> Records for this exercise
┄┄┄┄┄┄

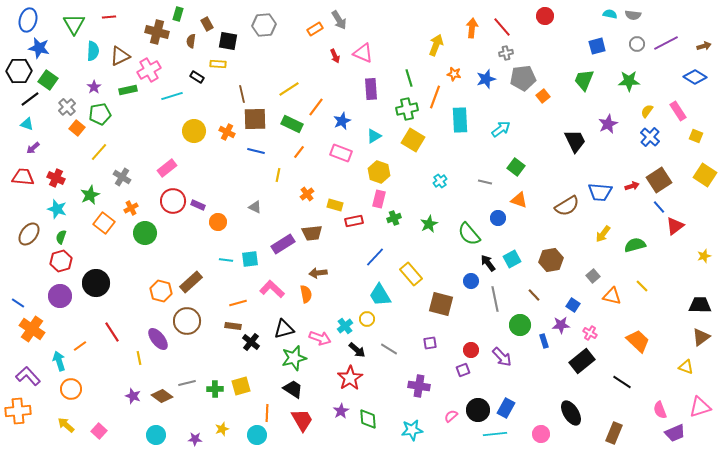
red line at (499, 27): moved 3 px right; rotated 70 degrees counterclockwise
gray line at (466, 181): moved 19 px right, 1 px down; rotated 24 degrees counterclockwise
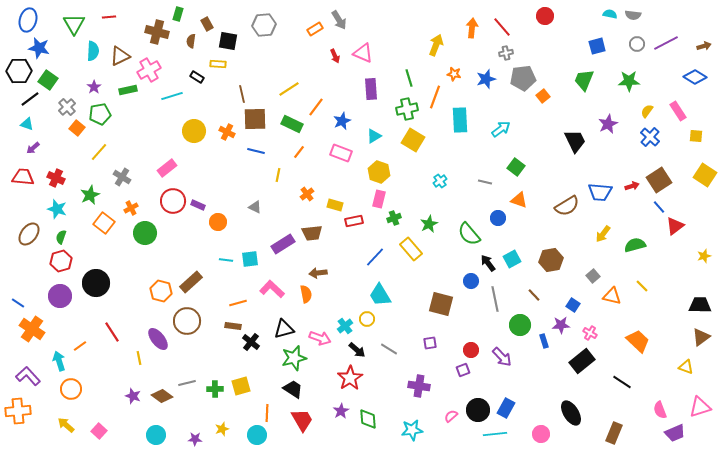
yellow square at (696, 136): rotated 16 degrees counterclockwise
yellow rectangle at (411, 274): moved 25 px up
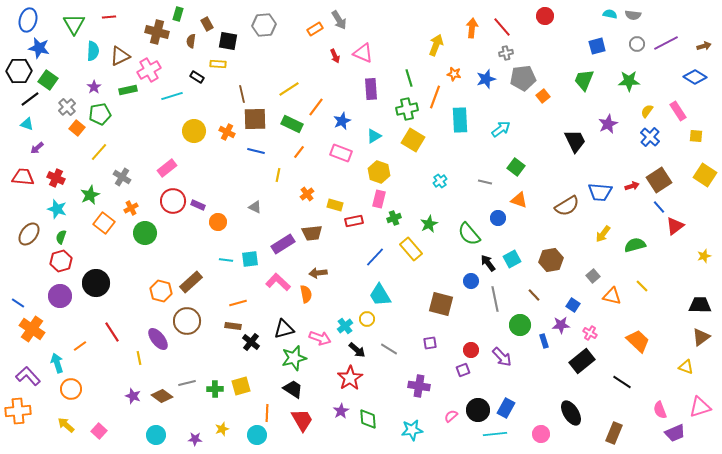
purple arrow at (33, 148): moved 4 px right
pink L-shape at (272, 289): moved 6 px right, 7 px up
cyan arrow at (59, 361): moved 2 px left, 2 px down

┄┄┄┄┄┄

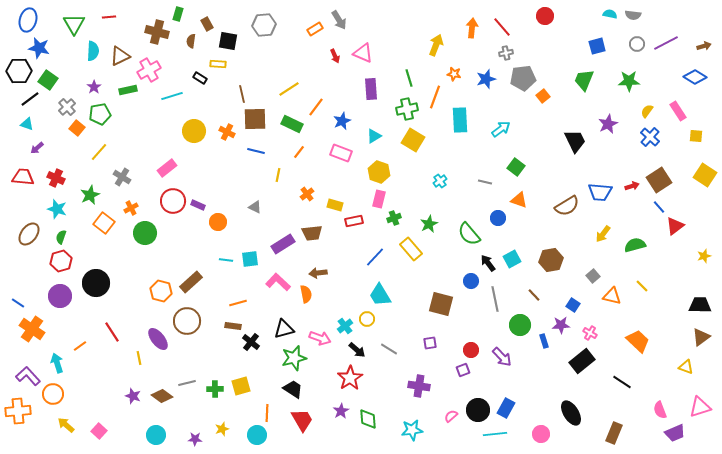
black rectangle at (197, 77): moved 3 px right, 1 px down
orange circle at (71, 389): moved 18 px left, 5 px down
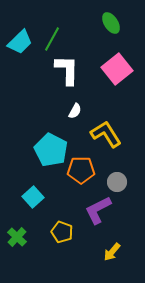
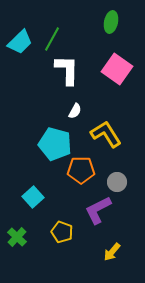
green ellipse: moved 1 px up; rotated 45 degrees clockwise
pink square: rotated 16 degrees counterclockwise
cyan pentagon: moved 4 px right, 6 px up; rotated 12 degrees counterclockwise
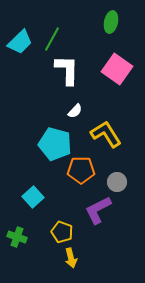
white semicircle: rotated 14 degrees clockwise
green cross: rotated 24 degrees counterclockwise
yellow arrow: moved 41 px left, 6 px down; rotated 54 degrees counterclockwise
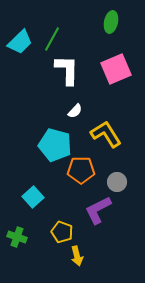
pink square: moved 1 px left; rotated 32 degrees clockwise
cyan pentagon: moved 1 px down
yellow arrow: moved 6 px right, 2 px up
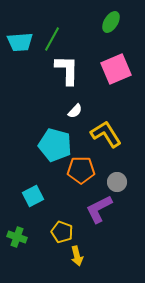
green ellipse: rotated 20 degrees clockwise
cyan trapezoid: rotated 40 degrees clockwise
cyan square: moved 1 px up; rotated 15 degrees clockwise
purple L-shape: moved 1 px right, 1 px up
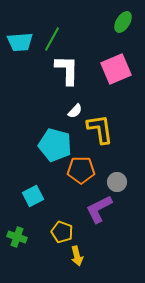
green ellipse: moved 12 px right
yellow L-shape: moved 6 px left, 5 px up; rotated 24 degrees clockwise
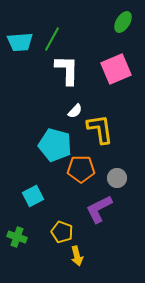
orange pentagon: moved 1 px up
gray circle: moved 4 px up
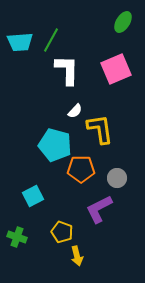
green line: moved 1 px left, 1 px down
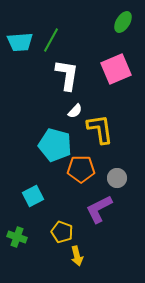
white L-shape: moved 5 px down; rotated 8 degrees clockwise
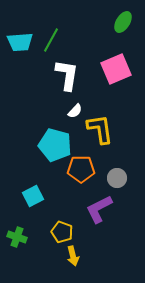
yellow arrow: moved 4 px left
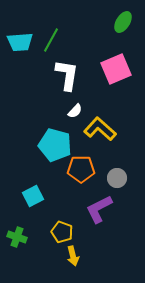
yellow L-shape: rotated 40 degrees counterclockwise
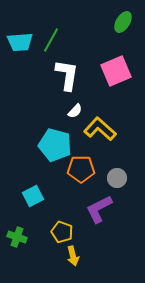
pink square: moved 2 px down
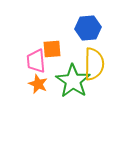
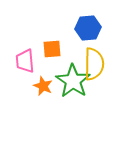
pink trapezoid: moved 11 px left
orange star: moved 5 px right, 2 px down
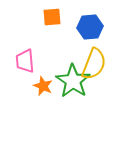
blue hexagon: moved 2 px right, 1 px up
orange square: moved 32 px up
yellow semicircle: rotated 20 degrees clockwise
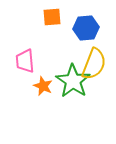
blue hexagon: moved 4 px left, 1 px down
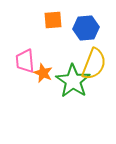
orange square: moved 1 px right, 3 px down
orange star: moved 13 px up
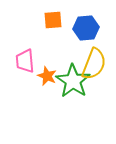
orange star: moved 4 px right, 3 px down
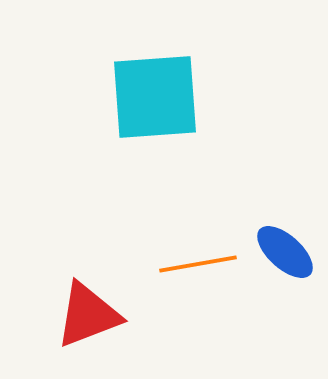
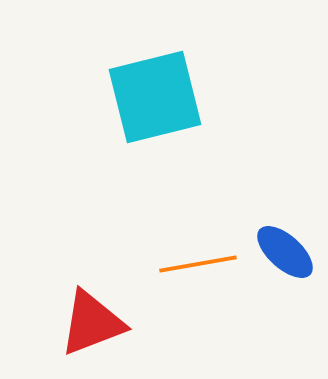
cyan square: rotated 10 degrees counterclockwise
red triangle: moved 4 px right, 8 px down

┄┄┄┄┄┄

> Exercise aim
In the data, replace "pink square" with "magenta square" in everything from the line containing "black rectangle at" down to the line containing "red triangle: moved 4 px right, 8 px down", leaving all else unchanged. Omit the picture lines from your answer.

> Exercise answer
black rectangle at (197, 77): moved 3 px right, 1 px down
orange circle at (71, 389): moved 18 px left, 5 px down
green ellipse: moved 1 px up; rotated 45 degrees clockwise
magenta square: rotated 16 degrees counterclockwise
cyan pentagon: moved 4 px right, 6 px up; rotated 12 degrees counterclockwise
white semicircle: rotated 14 degrees clockwise
green cross: rotated 24 degrees counterclockwise
yellow arrow: moved 41 px left, 6 px down; rotated 54 degrees counterclockwise
magenta square: moved 1 px left; rotated 32 degrees clockwise
cyan pentagon: moved 1 px down
yellow arrow: moved 6 px right, 2 px up
green ellipse: rotated 20 degrees clockwise
cyan trapezoid: rotated 40 degrees clockwise
cyan square: moved 1 px up; rotated 15 degrees clockwise
purple L-shape: moved 1 px right, 1 px up
green ellipse: moved 12 px right
yellow L-shape: moved 6 px left, 5 px up; rotated 24 degrees clockwise
orange pentagon: moved 1 px up
gray circle: moved 4 px up
green line: moved 1 px left, 1 px down
white L-shape: moved 5 px down; rotated 8 degrees clockwise
yellow arrow: moved 4 px left
yellow L-shape: rotated 40 degrees counterclockwise
magenta square: moved 2 px down
pink trapezoid: moved 11 px left
orange star: moved 5 px right, 2 px down
blue hexagon: moved 2 px right, 1 px up
orange square: moved 32 px up
yellow semicircle: rotated 20 degrees clockwise
blue hexagon: moved 4 px left, 1 px down
orange square: moved 1 px right, 3 px down
orange star: moved 13 px up
orange star: moved 4 px right, 3 px down
cyan square: rotated 10 degrees counterclockwise
red triangle: moved 4 px right, 8 px down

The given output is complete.